[Request]: Each line of the listing below must be retyped exactly, with images left out.

☆ ☆ ☆ ☆ ☆

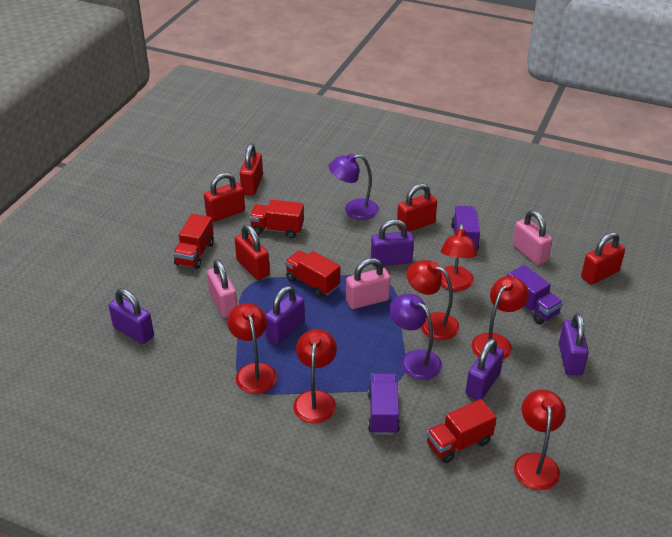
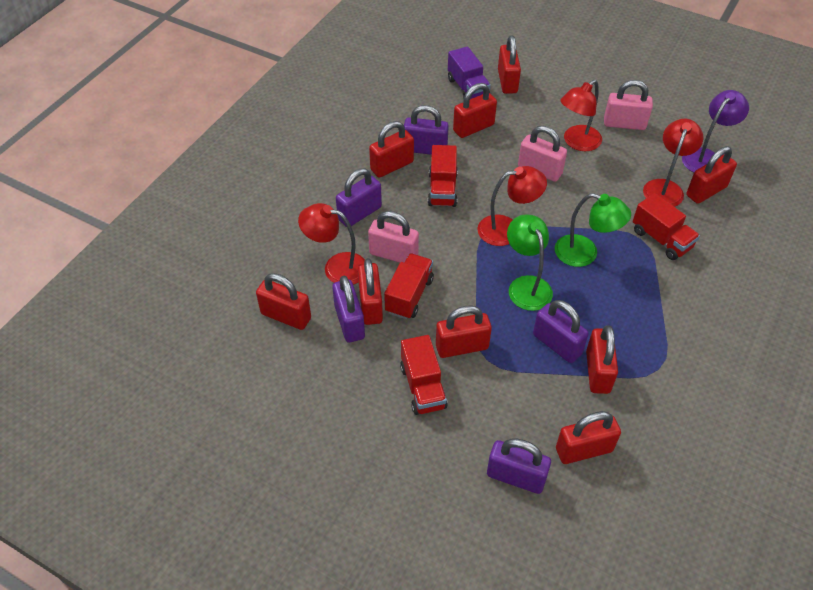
green lamp: 0 -> 2
purple lamp: 2 -> 1
purple truck: 3 -> 1
red lamp: 6 -> 4
red padlock: 5 -> 9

☆ ☆ ☆ ☆ ☆

[Answer space]:
green lamp: 0 -> 2
purple lamp: 2 -> 1
purple truck: 3 -> 1
red lamp: 6 -> 4
red padlock: 5 -> 9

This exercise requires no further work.